Copy the data below exactly, but not the pictures it contains.

** INFORMATION follows **

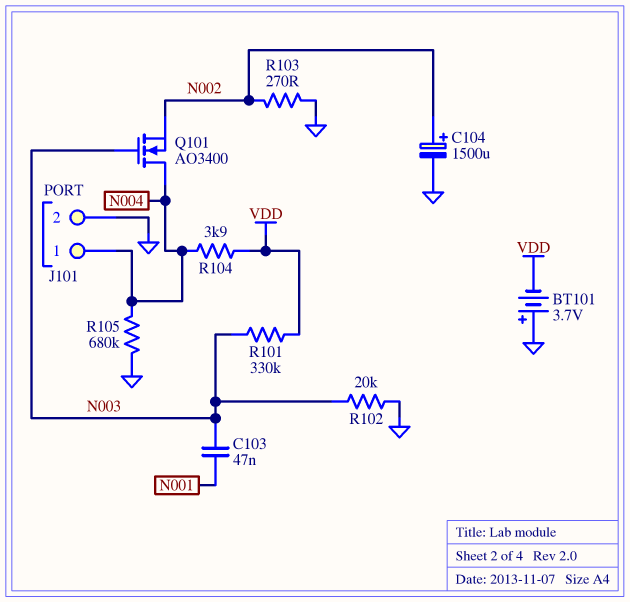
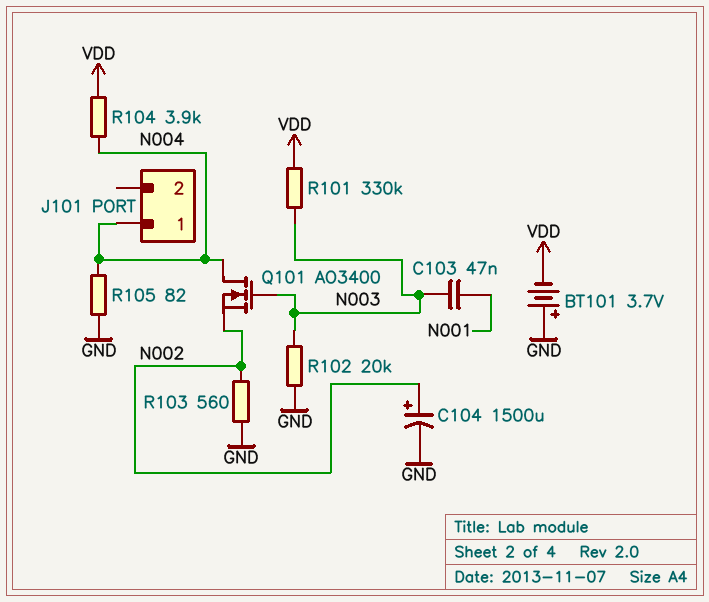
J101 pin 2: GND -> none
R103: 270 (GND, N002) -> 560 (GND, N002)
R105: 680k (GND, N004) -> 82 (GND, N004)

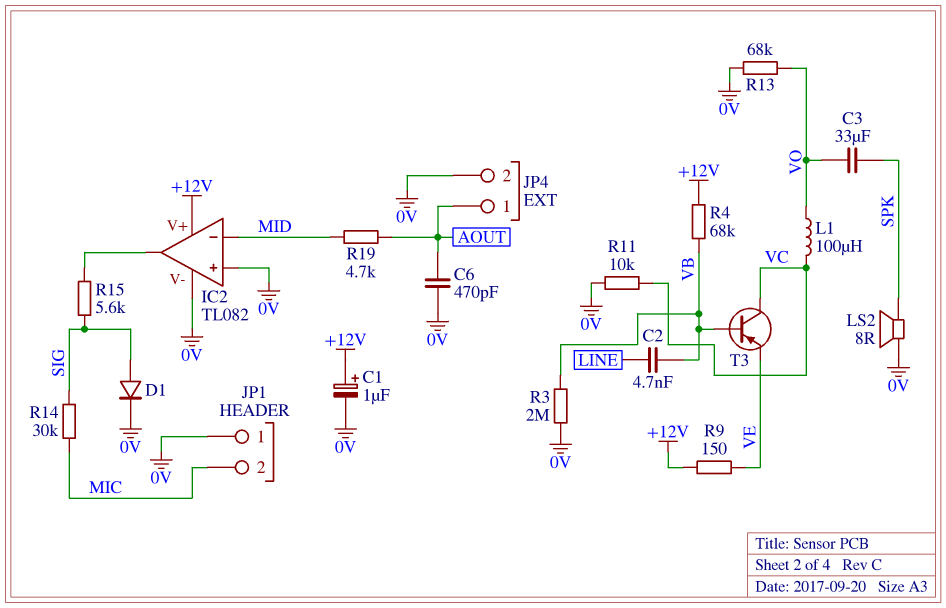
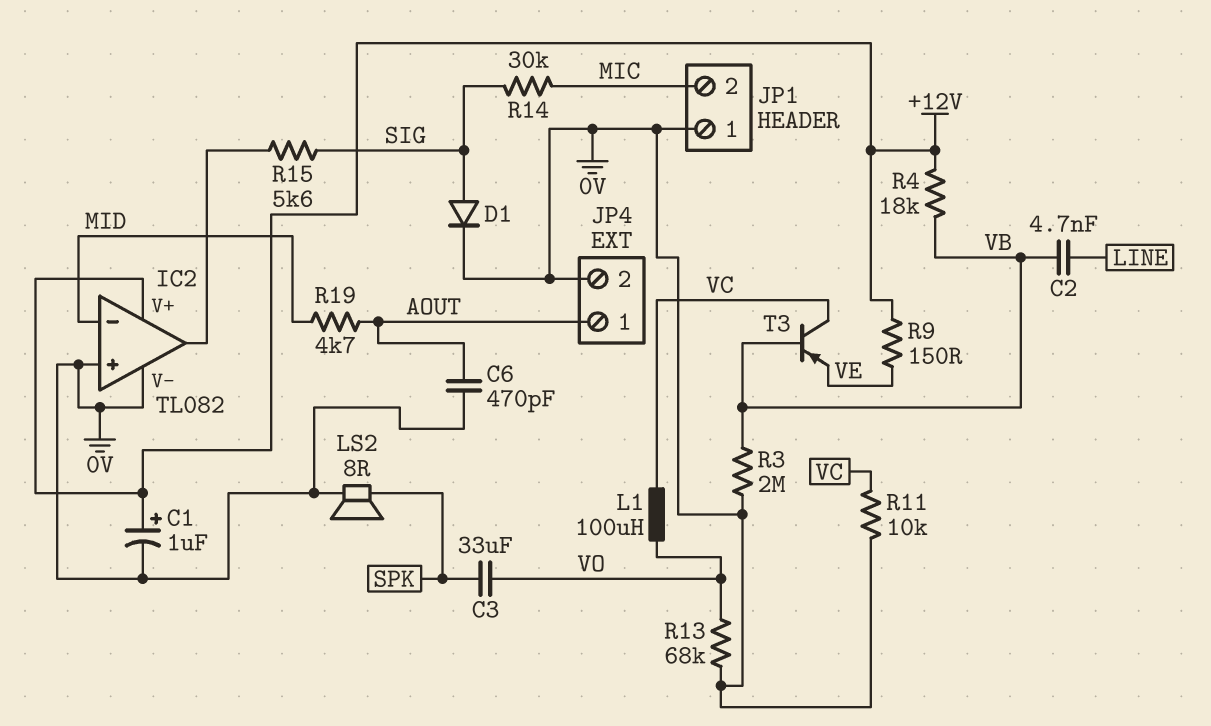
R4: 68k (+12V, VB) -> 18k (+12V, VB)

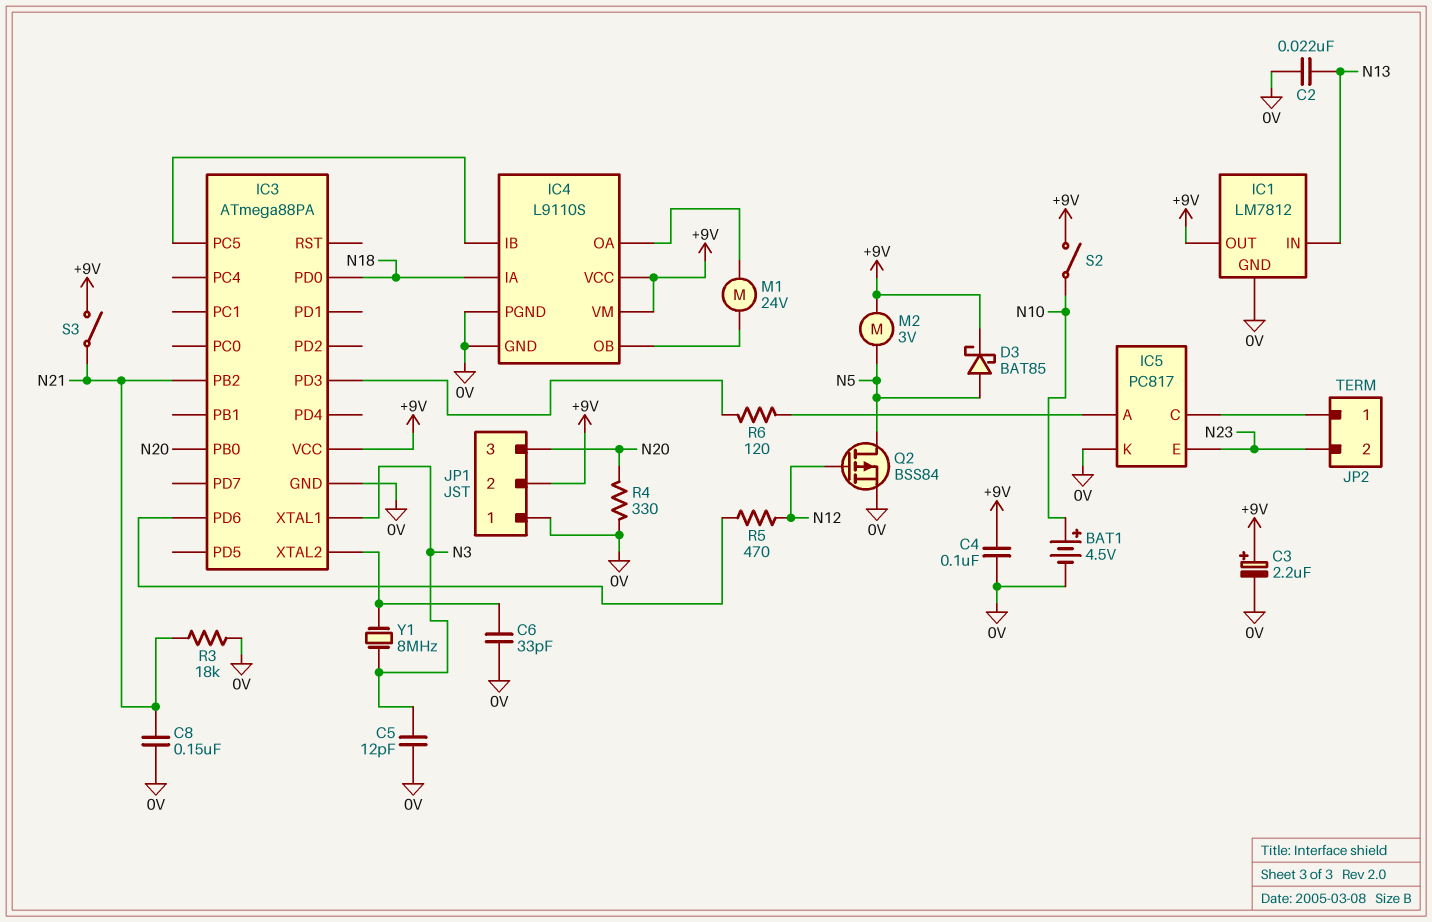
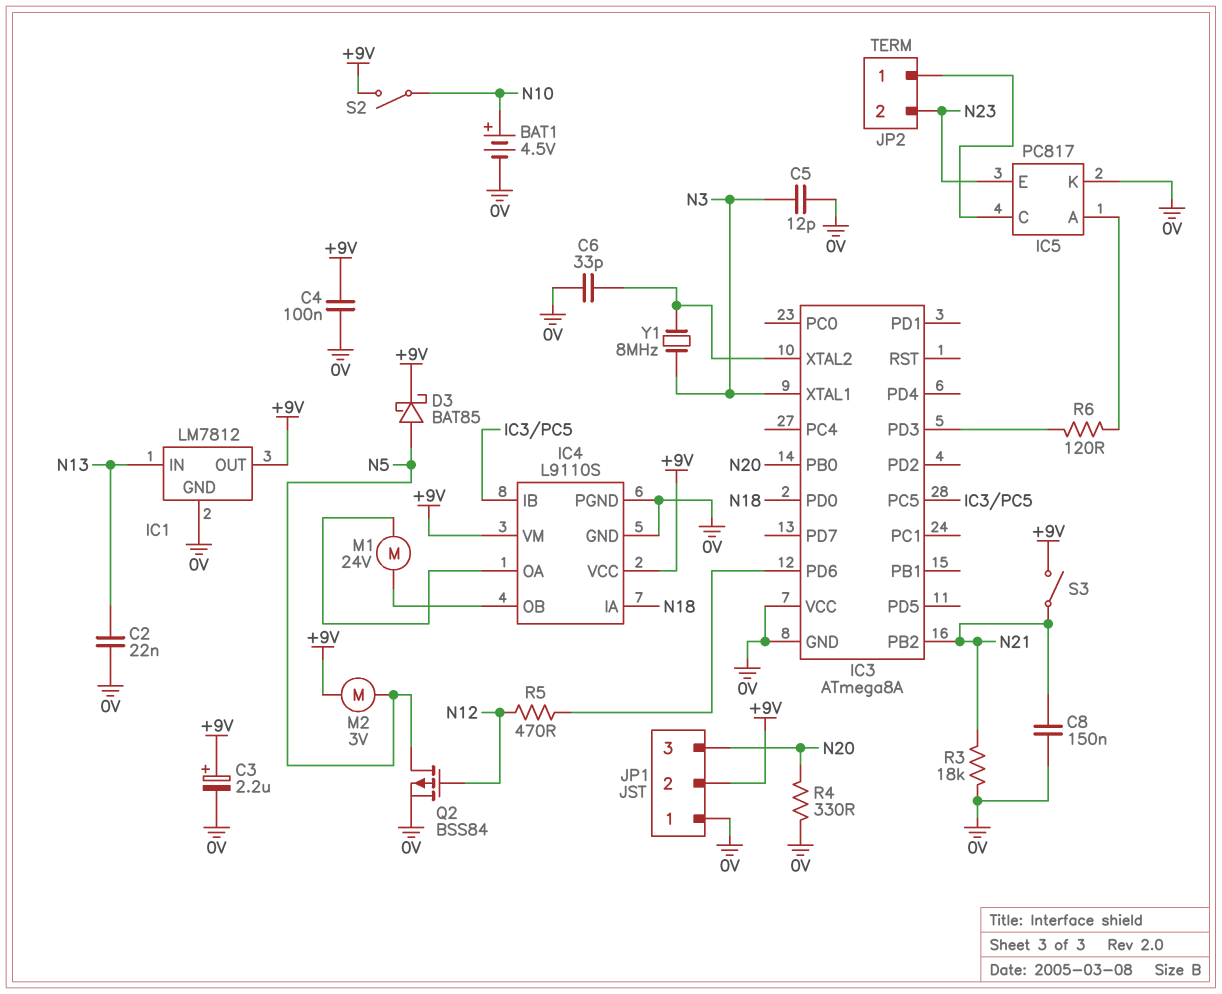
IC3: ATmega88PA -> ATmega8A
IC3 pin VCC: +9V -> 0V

** End of INFORMATION **

▶ EXERCISE SOLUTION:
J101 pin 2: GND -> none
R103: 270 (GND, N002) -> 560 (GND, N002)
R105: 680k (GND, N004) -> 82 (GND, N004)

R4: 68k (+12V, VB) -> 18k (+12V, VB)

IC3: ATmega88PA -> ATmega8A
IC3 pin VCC: +9V -> 0V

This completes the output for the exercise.